What needs to be done: Restate the listing in full, keeping every word as it is.

Input:

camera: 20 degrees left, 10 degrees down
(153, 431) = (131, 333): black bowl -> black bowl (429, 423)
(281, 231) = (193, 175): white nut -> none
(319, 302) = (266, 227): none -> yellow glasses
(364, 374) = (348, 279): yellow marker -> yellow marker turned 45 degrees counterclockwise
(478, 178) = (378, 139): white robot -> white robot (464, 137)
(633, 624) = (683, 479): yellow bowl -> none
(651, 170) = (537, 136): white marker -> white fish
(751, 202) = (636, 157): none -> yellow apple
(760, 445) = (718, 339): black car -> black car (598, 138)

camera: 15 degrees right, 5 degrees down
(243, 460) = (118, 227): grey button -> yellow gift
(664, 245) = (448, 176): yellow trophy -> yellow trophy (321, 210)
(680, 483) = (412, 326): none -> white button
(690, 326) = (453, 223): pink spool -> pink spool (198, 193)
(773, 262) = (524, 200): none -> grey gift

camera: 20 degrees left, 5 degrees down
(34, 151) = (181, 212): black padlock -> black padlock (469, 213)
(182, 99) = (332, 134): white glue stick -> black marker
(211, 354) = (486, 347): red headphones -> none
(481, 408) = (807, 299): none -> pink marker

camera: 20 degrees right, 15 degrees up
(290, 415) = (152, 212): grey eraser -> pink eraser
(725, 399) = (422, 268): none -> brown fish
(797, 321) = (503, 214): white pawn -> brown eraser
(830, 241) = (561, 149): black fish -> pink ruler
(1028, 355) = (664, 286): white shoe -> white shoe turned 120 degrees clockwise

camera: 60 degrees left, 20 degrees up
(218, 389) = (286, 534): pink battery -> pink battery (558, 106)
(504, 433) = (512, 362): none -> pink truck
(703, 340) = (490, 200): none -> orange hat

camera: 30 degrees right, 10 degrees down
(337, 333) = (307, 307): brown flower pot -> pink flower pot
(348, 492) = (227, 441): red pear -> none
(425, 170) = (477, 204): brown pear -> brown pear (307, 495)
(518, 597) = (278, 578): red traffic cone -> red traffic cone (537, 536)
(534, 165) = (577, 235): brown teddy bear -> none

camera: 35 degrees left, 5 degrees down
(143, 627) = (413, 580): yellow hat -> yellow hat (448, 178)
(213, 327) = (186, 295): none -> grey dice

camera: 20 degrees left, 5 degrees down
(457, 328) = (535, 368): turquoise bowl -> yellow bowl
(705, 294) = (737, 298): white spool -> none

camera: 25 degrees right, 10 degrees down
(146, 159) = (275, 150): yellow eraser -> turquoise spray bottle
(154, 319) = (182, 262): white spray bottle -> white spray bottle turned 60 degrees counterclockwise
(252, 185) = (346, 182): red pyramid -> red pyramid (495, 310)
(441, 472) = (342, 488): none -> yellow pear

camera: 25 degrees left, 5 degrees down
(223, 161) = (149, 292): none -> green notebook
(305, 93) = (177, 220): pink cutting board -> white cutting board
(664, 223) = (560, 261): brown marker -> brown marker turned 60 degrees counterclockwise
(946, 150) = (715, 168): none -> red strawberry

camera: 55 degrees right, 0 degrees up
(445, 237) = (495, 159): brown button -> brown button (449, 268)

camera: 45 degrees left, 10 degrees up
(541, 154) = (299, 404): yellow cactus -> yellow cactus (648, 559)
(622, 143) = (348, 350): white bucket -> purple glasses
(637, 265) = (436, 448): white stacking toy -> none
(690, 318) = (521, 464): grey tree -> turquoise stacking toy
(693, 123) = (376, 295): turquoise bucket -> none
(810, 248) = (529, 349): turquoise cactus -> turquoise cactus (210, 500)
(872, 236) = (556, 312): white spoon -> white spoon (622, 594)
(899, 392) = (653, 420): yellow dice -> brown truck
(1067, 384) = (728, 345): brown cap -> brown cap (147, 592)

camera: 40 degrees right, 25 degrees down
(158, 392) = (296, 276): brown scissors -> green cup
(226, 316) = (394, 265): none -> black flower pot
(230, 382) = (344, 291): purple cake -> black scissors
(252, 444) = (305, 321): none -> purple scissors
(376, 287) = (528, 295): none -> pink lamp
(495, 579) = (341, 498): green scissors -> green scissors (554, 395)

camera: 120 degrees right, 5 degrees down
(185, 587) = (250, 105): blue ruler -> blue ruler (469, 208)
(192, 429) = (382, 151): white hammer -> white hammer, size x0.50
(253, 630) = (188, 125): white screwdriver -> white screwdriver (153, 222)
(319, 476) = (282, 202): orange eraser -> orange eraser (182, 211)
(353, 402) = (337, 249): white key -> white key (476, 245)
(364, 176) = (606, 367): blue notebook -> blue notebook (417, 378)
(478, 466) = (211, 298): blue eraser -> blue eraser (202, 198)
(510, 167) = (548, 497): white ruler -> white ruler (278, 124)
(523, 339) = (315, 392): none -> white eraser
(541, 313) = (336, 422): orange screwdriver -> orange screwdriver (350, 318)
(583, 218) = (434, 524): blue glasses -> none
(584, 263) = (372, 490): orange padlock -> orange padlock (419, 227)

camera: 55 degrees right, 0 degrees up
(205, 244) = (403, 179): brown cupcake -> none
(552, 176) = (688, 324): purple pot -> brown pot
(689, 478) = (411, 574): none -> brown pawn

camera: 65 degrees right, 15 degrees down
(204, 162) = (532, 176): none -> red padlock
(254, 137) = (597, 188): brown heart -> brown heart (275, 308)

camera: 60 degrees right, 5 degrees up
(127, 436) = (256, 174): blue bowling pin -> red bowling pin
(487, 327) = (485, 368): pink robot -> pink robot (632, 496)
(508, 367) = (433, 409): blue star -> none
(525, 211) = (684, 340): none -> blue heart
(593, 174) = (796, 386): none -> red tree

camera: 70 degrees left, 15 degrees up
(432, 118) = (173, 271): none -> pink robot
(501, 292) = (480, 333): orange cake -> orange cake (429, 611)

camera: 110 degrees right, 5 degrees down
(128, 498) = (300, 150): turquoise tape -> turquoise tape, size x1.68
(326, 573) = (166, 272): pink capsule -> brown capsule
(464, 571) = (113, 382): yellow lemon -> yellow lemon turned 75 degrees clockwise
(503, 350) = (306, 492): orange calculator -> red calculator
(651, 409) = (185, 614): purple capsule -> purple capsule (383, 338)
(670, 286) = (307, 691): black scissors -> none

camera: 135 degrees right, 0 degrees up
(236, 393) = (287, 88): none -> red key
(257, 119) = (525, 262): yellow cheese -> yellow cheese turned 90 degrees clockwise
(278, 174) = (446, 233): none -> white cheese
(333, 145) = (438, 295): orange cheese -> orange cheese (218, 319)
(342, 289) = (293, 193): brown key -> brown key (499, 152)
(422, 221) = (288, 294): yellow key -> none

Task solution:
camera: 20 degrees left, 10 degrees down
(153, 431) = (131, 333): black bowl -> black bowl (429, 423)
(281, 231) = (193, 175): white nut -> none
(319, 302) = (266, 227): none -> yellow glasses
(364, 374) = (348, 279): yellow marker -> yellow marker turned 45 degrees counterclockwise
(478, 178) = (378, 139): white robot -> white robot (464, 137)
(633, 624) = (683, 479): yellow bowl -> none
(651, 170) = (537, 136): white marker -> white fish
(751, 202) = (636, 157): none -> yellow apple
(760, 445) = (718, 339): black car -> black car (598, 138)

camera: 15 degrees right, 5 degrees down
(243, 460) = (118, 227): grey button -> yellow gift
(664, 245) = (448, 176): yellow trophy -> yellow trophy (321, 210)
(680, 483) = (412, 326): none -> white button
(690, 326) = (453, 223): pink spool -> pink spool (198, 193)
(773, 262) = (524, 200): none -> grey gift

camera: 20 degrees left, 5 degrees down
(34, 151) = (181, 212): black padlock -> black padlock (469, 213)
(182, 99) = (332, 134): white glue stick -> black marker
(211, 354) = (486, 347): red headphones -> none
(481, 408) = (807, 299): none -> pink marker

camera: 20 degrees right, 15 degrees up
(290, 415) = (152, 212): grey eraser -> pink eraser
(725, 399) = (422, 268): none -> brown fish
(797, 321) = (503, 214): white pawn -> brown eraser
(830, 241) = (561, 149): black fish -> pink ruler
(1028, 355) = (664, 286): white shoe -> white shoe turned 120 degrees clockwise

camera: 60 degrees left, 20 degrees up
(218, 389) = (286, 534): pink battery -> pink battery (558, 106)
(504, 433) = (512, 362): none -> pink truck
(703, 340) = (490, 200): none -> orange hat

camera: 30 degrees right, 10 degrees down
(337, 333) = (307, 307): brown flower pot -> pink flower pot
(348, 492) = (227, 441): red pear -> none
(425, 170) = (477, 204): brown pear -> brown pear (307, 495)
(518, 597) = (278, 578): red traffic cone -> red traffic cone (537, 536)
(534, 165) = (577, 235): brown teddy bear -> none

camera: 35 degrees left, 5 degrees down
(143, 627) = (413, 580): yellow hat -> yellow hat (448, 178)
(213, 327) = (186, 295): none -> grey dice

camera: 20 degrees left, 5 degrees down
(457, 328) = (535, 368): turquoise bowl -> yellow bowl
(705, 294) = (737, 298): white spool -> none

camera: 25 degrees right, 10 degrees down
(146, 159) = (275, 150): yellow eraser -> turquoise spray bottle
(154, 319) = (182, 262): white spray bottle -> white spray bottle turned 60 degrees counterclockwise
(252, 185) = (346, 182): red pyramid -> red pyramid (495, 310)
(441, 472) = (342, 488): none -> yellow pear

camera: 25 degrees left, 5 degrees down
(223, 161) = (149, 292): none -> green notebook
(305, 93) = (177, 220): pink cutting board -> white cutting board
(664, 223) = (560, 261): brown marker -> brown marker turned 60 degrees counterclockwise
(946, 150) = (715, 168): none -> red strawberry

camera: 55 degrees right, 0 degrees up
(445, 237) = (495, 159): brown button -> brown button (449, 268)

camera: 45 degrees left, 10 degrees up
(541, 154) = (299, 404): yellow cactus -> yellow cactus (648, 559)
(622, 143) = (348, 350): white bucket -> purple glasses
(637, 265) = (436, 448): white stacking toy -> none
(690, 318) = (521, 464): grey tree -> turquoise stacking toy
(693, 123) = (376, 295): turquoise bucket -> none
(810, 248) = (529, 349): turquoise cactus -> turquoise cactus (210, 500)
(872, 236) = (556, 312): white spoon -> white spoon (622, 594)
(899, 392) = (653, 420): yellow dice -> brown truck
(1067, 384) = (728, 345): brown cap -> brown cap (147, 592)

camera: 40 degrees right, 25 degrees down
(158, 392) = (296, 276): brown scissors -> green cup
(226, 316) = (394, 265): none -> black flower pot
(230, 382) = (344, 291): purple cake -> black scissors
(252, 444) = (305, 321): none -> purple scissors
(376, 287) = (528, 295): none -> pink lamp
(495, 579) = (341, 498): green scissors -> green scissors (554, 395)

camera: 120 degrees right, 5 degrees down
(185, 587) = (250, 105): blue ruler -> blue ruler (469, 208)
(192, 429) = (382, 151): white hammer -> white hammer, size x0.50
(253, 630) = (188, 125): white screwdriver -> white screwdriver (153, 222)
(319, 476) = (282, 202): orange eraser -> orange eraser (182, 211)
(353, 402) = (337, 249): white key -> white key (476, 245)
(364, 176) = (606, 367): blue notebook -> blue notebook (417, 378)
(478, 466) = (211, 298): blue eraser -> blue eraser (202, 198)
(510, 167) = (548, 497): white ruler -> white ruler (278, 124)
(523, 339) = (315, 392): none -> white eraser
(541, 313) = (336, 422): orange screwdriver -> orange screwdriver (350, 318)
(583, 218) = (434, 524): blue glasses -> none
(584, 263) = (372, 490): orange padlock -> orange padlock (419, 227)

camera: 55 degrees right, 0 degrees up
(205, 244) = (403, 179): brown cupcake -> none
(552, 176) = (688, 324): purple pot -> brown pot
(689, 478) = (411, 574): none -> brown pawn

camera: 65 degrees right, 15 degrees down
(204, 162) = (532, 176): none -> red padlock
(254, 137) = (597, 188): brown heart -> brown heart (275, 308)

camera: 60 degrees right, 5 degrees up
(127, 436) = (256, 174): blue bowling pin -> red bowling pin
(487, 327) = (485, 368): pink robot -> pink robot (632, 496)
(508, 367) = (433, 409): blue star -> none
(525, 211) = (684, 340): none -> blue heart
(593, 174) = (796, 386): none -> red tree

camera: 70 degrees left, 15 degrees up
(432, 118) = (173, 271): none -> pink robot
(501, 292) = (480, 333): orange cake -> orange cake (429, 611)

camera: 110 degrees right, 5 degrees down
(128, 498) = (300, 150): turquoise tape -> turquoise tape, size x1.68
(326, 573) = (166, 272): pink capsule -> brown capsule
(464, 571) = (113, 382): yellow lemon -> yellow lemon turned 75 degrees clockwise
(503, 350) = (306, 492): orange calculator -> red calculator
(651, 409) = (185, 614): purple capsule -> purple capsule (383, 338)
(670, 286) = (307, 691): black scissors -> none

camera: 135 degrees right, 0 degrees up
(236, 393) = (287, 88): none -> red key
(257, 119) = (525, 262): yellow cheese -> yellow cheese turned 90 degrees clockwise
(278, 174) = (446, 233): none -> white cheese
(333, 145) = (438, 295): orange cheese -> orange cheese (218, 319)
(342, 289) = (293, 193): brown key -> brown key (499, 152)
(422, 221) = (288, 294): yellow key -> none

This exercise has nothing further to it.